**Work required:** Your answer must restate the listing below word for word and contain no images.

== Data shown

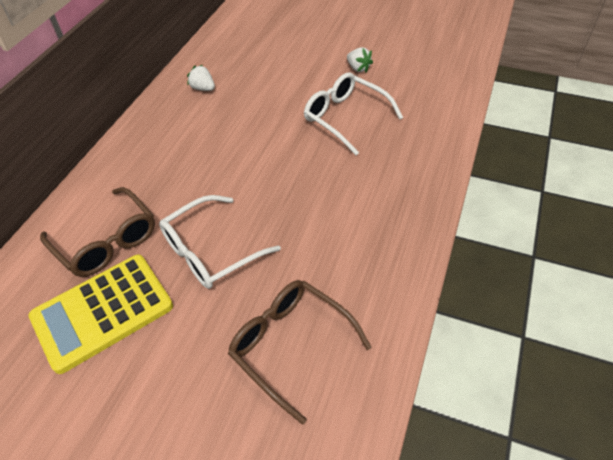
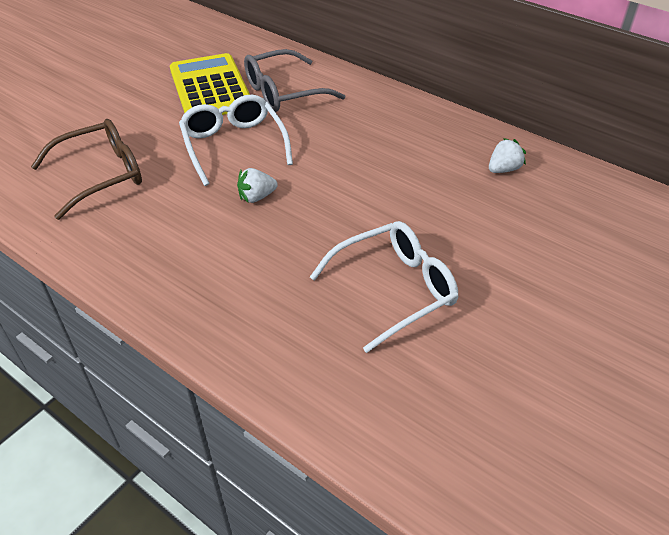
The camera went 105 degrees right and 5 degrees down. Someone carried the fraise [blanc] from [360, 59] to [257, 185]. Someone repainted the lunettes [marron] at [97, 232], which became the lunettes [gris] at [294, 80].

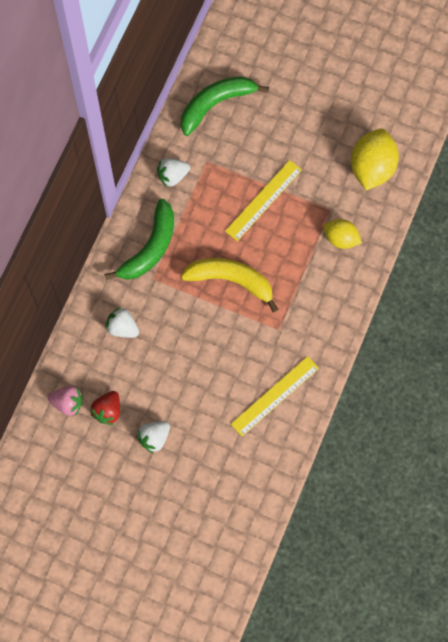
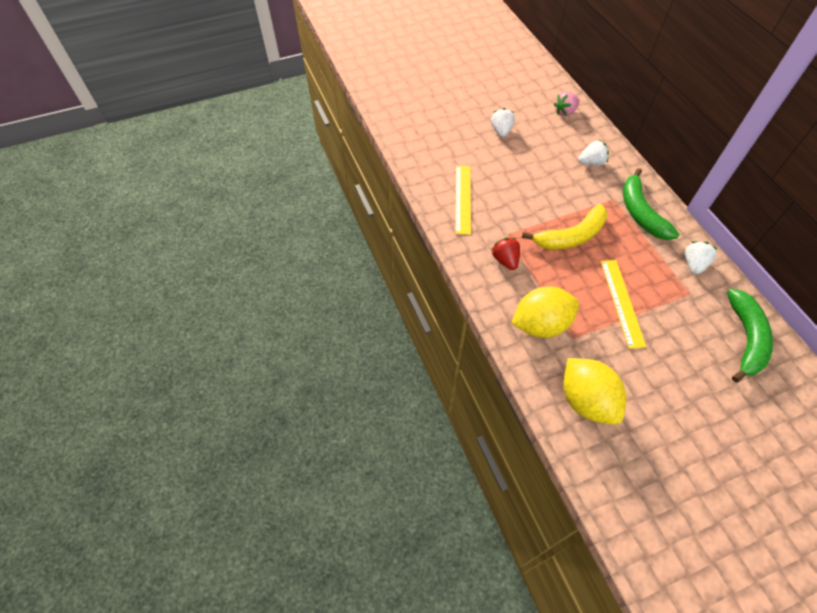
The camera went 135 degrees right and 15 degrees down. Someone carried the fraise [rouge] from [105, 408] to [506, 253]. Someone scaled the citron [jaune] at [343, 234] by 1.65.

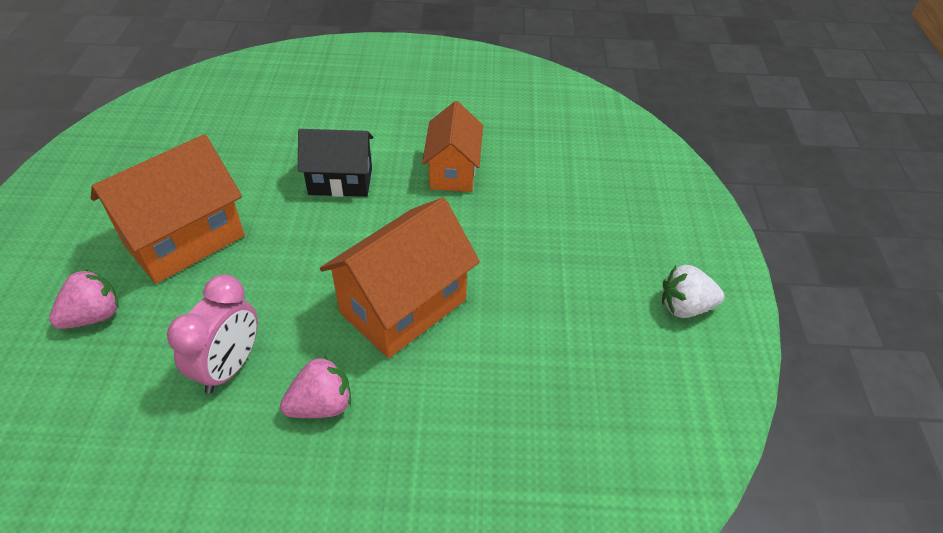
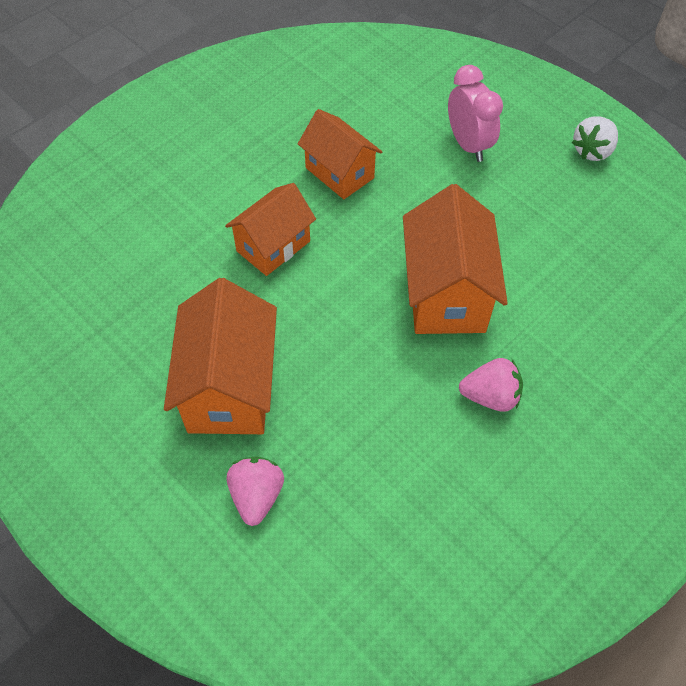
The camera went 45 degrees left and 10 degrees up. Someone repainted the maison [noir] at [335, 163], which became the maison [orange] at [270, 229]. Someone carried the réveil [rose] from [212, 334] to [475, 113]. Someone rotated the fraise [rose] at [315, 387] by 75 degrees clockwise.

====

**Output for this task:**
The camera went 105 degrees right and 5 degrees down. Someone carried the fraise [blanc] from [360, 59] to [257, 185]. Someone repainted the lunettes [marron] at [97, 232], which became the lunettes [gris] at [294, 80].

The camera went 135 degrees right and 15 degrees down. Someone carried the fraise [rouge] from [105, 408] to [506, 253]. Someone scaled the citron [jaune] at [343, 234] by 1.65.

The camera went 45 degrees left and 10 degrees up. Someone repainted the maison [noir] at [335, 163], which became the maison [orange] at [270, 229]. Someone carried the réveil [rose] from [212, 334] to [475, 113]. Someone rotated the fraise [rose] at [315, 387] by 75 degrees clockwise.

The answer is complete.